What the task asks:
Give the lines below as a numbered list, starting at the line that contains "metal [981, 294]" and ending at the line that contains "dug [366, 484]", both included, with blank lines left out.

## begin Records shown

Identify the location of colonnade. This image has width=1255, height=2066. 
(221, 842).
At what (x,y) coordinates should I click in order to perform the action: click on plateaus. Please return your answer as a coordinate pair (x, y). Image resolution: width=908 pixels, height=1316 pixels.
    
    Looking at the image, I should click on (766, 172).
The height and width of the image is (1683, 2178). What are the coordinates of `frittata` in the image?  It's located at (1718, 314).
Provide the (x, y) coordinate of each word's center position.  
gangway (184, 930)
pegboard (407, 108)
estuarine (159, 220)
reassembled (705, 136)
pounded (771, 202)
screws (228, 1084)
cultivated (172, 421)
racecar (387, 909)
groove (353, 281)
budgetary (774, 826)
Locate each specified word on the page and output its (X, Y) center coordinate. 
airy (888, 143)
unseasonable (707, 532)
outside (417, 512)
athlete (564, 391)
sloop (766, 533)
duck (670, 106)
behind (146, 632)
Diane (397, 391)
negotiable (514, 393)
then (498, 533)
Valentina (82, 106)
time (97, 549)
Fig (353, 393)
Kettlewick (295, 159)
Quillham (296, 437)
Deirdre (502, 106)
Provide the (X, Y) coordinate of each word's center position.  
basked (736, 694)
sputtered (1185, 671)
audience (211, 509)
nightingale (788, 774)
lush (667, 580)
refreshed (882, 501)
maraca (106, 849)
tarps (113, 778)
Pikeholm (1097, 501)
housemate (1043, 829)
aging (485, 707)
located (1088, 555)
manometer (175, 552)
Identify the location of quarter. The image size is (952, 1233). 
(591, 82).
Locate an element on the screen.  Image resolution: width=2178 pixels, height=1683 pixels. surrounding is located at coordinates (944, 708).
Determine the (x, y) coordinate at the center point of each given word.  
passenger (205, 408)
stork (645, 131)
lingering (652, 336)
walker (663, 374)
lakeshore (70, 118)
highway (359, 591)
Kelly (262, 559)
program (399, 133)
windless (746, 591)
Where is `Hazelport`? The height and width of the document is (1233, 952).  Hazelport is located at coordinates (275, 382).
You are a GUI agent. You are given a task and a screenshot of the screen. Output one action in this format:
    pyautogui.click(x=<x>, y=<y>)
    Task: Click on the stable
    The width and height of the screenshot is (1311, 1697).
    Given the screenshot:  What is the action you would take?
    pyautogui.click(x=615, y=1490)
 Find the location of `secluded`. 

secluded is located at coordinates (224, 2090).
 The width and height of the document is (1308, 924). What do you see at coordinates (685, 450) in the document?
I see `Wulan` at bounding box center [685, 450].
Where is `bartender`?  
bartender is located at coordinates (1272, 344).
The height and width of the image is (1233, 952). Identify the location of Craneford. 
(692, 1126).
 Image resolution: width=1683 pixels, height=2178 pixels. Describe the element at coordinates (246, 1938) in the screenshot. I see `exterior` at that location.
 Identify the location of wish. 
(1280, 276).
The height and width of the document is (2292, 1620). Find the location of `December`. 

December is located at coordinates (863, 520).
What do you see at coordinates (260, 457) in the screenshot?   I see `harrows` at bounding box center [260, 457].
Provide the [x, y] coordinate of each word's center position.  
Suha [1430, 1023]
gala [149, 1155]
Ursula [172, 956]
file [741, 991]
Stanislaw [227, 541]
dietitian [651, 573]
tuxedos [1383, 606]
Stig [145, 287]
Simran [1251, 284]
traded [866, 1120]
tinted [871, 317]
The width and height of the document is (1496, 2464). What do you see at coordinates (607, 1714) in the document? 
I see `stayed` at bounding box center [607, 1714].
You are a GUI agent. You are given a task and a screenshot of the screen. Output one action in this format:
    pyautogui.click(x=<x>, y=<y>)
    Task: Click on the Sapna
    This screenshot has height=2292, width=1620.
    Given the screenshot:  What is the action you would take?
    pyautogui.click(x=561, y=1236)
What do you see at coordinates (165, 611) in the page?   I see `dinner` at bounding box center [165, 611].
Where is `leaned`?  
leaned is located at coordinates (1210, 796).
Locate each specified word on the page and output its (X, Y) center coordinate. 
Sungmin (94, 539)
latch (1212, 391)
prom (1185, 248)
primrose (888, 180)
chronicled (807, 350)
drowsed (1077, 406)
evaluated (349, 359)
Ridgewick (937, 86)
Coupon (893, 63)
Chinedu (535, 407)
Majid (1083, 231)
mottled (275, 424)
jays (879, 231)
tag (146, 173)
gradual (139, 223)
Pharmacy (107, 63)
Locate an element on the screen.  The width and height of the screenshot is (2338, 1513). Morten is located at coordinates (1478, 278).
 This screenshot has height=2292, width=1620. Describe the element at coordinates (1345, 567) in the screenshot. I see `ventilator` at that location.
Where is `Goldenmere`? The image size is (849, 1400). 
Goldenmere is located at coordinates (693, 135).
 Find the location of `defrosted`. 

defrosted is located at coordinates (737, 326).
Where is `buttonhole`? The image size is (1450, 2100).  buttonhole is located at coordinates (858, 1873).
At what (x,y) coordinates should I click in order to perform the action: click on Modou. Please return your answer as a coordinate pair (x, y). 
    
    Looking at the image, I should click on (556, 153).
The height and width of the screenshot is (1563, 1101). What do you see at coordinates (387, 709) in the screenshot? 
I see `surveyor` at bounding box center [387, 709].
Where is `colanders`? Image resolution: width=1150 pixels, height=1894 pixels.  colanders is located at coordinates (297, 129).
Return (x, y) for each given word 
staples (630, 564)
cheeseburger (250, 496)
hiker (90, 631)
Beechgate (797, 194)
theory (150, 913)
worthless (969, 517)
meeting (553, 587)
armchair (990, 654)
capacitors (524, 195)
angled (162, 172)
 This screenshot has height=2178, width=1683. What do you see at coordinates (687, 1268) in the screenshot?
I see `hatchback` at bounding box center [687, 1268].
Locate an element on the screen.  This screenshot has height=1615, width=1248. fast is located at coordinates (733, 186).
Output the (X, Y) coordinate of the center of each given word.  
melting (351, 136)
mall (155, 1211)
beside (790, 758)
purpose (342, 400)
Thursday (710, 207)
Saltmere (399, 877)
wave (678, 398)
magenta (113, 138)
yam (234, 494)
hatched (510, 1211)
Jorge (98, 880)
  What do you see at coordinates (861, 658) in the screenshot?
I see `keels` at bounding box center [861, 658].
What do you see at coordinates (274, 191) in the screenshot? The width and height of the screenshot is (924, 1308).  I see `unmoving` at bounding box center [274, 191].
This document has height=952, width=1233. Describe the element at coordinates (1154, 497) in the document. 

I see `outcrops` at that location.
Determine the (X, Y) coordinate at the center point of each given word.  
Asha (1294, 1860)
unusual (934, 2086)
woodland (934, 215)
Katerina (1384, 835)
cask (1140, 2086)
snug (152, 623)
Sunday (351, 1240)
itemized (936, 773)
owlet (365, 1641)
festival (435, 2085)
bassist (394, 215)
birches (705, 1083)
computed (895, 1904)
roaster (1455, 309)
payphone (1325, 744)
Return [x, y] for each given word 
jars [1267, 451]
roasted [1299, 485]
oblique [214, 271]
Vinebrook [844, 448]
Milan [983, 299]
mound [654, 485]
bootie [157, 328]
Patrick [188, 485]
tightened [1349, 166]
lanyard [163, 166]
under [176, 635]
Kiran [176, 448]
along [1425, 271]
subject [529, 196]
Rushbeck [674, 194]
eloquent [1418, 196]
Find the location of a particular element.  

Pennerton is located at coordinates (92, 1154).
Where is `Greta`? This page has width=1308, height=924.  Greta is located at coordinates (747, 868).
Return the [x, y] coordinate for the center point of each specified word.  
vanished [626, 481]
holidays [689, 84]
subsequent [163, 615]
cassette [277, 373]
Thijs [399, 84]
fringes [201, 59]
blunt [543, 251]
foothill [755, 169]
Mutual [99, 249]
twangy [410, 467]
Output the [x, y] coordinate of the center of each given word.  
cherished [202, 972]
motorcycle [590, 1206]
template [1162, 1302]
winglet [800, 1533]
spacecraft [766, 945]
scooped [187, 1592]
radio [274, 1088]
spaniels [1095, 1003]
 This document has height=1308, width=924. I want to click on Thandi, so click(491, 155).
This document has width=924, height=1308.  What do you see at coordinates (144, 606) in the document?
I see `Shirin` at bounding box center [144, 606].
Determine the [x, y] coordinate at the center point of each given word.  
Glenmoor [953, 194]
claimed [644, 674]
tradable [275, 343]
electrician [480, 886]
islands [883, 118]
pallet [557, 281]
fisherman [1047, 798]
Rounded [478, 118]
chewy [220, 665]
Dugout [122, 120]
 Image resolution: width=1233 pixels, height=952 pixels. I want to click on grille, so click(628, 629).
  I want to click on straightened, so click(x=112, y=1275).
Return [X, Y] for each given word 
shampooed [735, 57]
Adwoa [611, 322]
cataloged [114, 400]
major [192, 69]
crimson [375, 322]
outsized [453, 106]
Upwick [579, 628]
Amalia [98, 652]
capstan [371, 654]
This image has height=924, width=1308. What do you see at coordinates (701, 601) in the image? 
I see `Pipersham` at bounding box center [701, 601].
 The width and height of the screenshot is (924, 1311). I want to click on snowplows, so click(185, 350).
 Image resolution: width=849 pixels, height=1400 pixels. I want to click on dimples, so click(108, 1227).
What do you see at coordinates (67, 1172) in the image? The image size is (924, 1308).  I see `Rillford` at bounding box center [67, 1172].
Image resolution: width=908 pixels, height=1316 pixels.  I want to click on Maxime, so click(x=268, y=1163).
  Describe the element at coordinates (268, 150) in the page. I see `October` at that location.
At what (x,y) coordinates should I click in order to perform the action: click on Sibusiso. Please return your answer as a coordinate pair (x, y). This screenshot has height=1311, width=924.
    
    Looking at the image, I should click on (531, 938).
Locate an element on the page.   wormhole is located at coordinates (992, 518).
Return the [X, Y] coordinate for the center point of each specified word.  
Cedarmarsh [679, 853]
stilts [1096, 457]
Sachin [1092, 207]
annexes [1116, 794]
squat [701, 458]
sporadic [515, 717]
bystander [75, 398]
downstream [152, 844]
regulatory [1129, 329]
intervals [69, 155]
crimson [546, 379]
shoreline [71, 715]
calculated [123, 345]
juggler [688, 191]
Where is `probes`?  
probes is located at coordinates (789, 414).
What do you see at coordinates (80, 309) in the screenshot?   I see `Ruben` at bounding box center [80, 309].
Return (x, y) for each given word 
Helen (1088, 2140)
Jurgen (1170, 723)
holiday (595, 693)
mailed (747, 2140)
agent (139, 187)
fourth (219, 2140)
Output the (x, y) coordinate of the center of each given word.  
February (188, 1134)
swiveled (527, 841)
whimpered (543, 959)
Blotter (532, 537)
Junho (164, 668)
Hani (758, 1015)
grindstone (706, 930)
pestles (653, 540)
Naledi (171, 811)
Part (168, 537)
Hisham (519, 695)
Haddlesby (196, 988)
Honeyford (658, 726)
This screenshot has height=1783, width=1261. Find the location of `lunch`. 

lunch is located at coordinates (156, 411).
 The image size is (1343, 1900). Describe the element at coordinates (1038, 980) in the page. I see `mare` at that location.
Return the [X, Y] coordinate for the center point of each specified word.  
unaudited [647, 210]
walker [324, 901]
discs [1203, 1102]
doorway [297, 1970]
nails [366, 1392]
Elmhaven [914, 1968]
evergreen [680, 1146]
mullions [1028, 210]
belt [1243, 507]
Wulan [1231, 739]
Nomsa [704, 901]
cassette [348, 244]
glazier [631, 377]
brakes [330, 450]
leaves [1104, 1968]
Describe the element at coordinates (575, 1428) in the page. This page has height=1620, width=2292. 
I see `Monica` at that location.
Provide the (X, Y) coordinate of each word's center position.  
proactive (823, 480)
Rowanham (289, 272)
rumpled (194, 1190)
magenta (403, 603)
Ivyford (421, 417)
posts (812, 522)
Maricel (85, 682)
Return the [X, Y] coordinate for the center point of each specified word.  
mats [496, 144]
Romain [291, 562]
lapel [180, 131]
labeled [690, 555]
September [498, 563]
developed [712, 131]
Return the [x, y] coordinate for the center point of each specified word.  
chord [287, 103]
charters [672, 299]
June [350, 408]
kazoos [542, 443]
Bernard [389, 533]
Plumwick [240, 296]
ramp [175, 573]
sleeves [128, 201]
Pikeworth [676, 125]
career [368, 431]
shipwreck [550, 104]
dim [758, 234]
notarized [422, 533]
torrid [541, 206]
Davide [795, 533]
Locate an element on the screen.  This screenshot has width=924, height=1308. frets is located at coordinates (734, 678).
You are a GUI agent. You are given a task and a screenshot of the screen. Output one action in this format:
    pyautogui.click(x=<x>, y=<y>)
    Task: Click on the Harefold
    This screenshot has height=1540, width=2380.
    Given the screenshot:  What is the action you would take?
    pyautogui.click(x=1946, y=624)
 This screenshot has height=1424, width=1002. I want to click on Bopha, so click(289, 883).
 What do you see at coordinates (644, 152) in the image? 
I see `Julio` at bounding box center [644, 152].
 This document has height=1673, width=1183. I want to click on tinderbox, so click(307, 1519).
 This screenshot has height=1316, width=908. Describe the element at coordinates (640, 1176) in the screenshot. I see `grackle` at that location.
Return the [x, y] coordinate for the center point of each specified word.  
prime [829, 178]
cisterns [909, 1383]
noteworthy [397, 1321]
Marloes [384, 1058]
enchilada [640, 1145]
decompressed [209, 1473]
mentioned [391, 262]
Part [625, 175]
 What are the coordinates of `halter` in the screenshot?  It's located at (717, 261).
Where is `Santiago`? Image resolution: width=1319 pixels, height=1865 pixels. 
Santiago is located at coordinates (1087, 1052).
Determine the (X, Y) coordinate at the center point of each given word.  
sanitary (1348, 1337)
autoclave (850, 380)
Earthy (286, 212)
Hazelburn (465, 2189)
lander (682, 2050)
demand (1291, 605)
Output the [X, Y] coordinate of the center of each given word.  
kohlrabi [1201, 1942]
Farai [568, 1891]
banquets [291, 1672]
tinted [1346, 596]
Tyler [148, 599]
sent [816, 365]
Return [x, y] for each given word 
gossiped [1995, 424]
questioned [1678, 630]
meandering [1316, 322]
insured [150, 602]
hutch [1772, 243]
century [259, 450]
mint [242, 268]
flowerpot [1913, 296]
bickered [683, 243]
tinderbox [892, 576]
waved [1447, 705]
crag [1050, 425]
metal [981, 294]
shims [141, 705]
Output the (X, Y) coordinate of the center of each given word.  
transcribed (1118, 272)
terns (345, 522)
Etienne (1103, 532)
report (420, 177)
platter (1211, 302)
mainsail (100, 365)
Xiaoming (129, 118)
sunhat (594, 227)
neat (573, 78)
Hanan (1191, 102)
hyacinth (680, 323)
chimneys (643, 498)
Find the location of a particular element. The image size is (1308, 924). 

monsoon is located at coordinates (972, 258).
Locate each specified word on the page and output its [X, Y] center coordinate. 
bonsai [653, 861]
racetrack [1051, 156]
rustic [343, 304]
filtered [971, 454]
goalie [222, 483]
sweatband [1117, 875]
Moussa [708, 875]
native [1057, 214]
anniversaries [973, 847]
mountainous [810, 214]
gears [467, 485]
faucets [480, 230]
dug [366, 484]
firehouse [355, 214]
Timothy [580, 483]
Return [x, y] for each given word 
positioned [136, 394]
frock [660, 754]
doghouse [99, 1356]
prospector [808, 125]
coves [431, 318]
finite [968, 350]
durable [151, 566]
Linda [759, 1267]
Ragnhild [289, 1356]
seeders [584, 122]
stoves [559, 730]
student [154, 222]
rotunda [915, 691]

## end Records shown

Final answer:
1. metal [981, 294]
2. shims [141, 705]
3. Output the (X, Y) coordinate of the center of each given word.  
4. transcribed (1118, 272)
5. terns (345, 522)
6. Etienne (1103, 532)
7. report (420, 177)
8. platter (1211, 302)
9. mainsail (100, 365)
10. Xiaoming (129, 118)
11. sunhat (594, 227)
12. neat (573, 78)
13. Hanan (1191, 102)
14. hyacinth (680, 323)
15. chimneys (643, 498)
16. Find the location of a particular element. The image size is (1308, 924). 
17. monsoon is located at coordinates (972, 258).
18. Locate each specified word on the page and output its [X, Y] center coordinate. 
19. bonsai [653, 861]
20. racetrack [1051, 156]
21. rustic [343, 304]
22. filtered [971, 454]
23. goalie [222, 483]
24. sweatband [1117, 875]
25. Moussa [708, 875]
26. native [1057, 214]
27. anniversaries [973, 847]
28. mountainous [810, 214]
29. gears [467, 485]
30. faucets [480, 230]
31. dug [366, 484]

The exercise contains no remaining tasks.